Assigned task: Tally the lines in the listing below that include "none". Answer with the count and nothing more.

Records for processing:

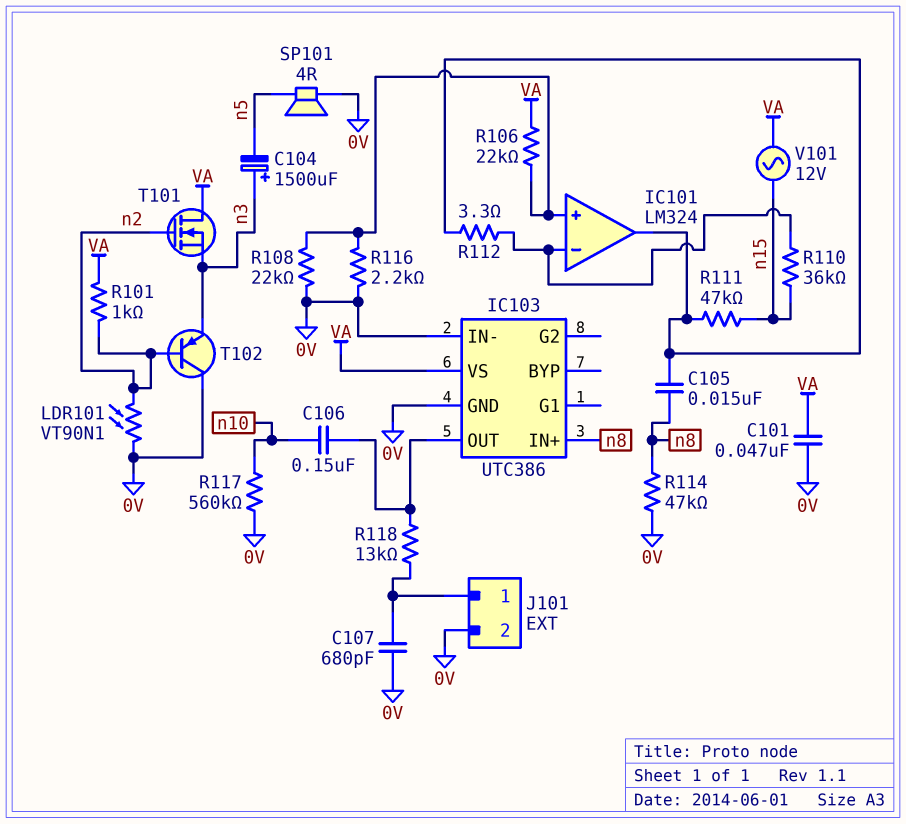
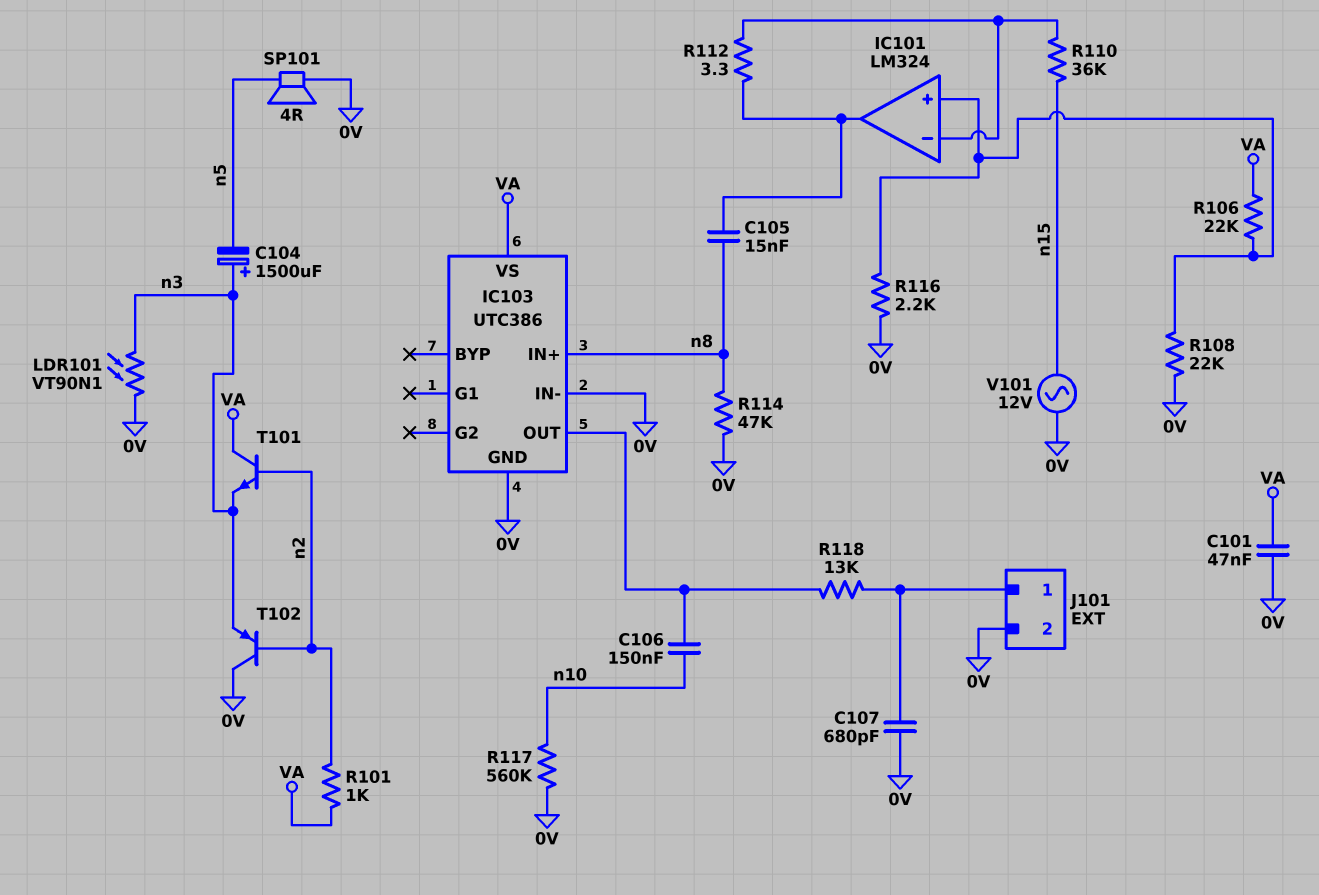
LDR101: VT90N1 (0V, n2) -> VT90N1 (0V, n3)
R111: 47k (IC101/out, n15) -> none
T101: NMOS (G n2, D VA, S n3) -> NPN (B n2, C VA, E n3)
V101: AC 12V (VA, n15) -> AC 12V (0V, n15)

...

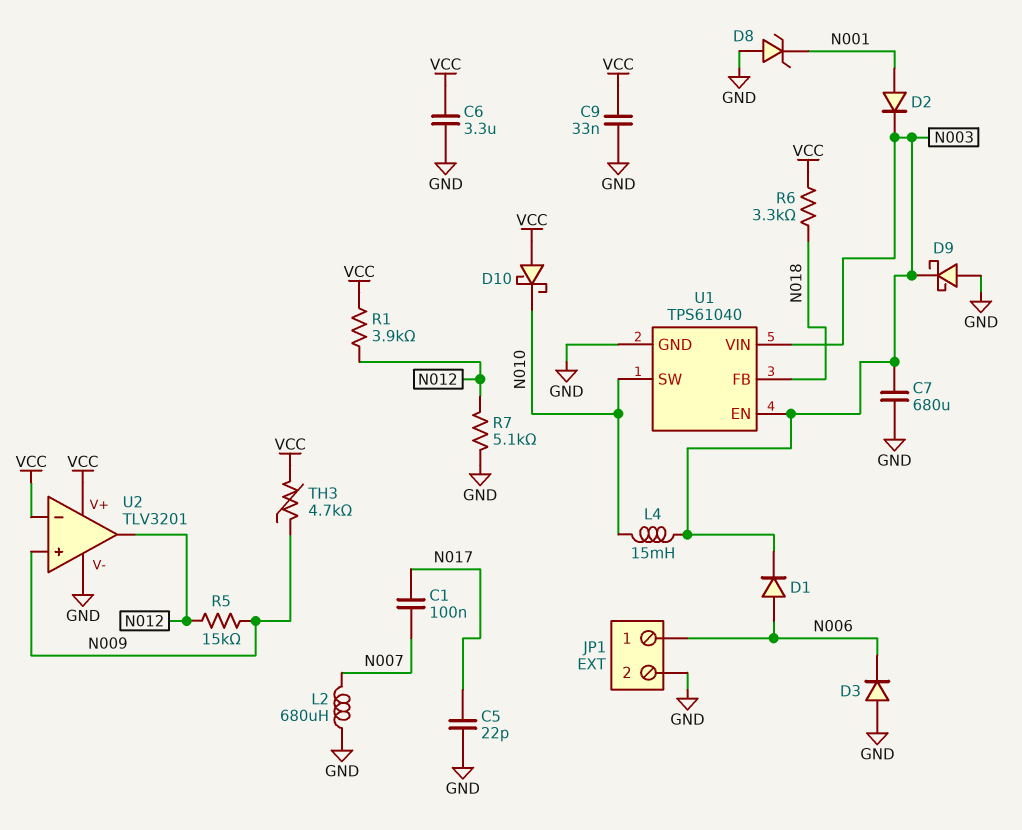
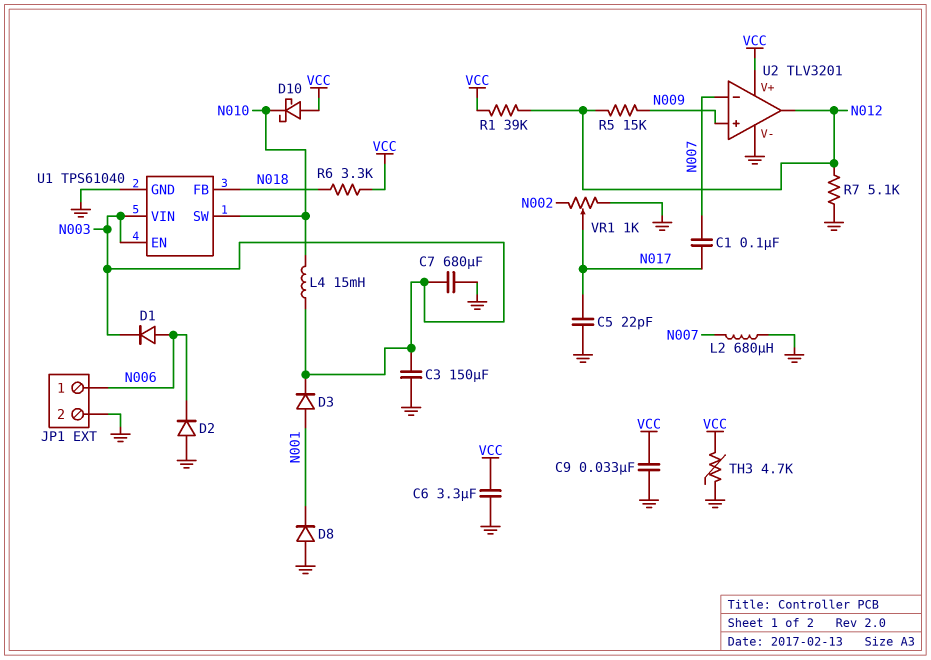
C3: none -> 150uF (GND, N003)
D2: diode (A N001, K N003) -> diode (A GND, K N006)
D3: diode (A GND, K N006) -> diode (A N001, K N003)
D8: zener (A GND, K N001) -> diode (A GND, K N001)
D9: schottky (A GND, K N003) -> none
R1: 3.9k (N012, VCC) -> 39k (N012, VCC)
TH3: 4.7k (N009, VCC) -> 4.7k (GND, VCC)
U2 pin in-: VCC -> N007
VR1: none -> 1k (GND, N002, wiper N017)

Your response: 4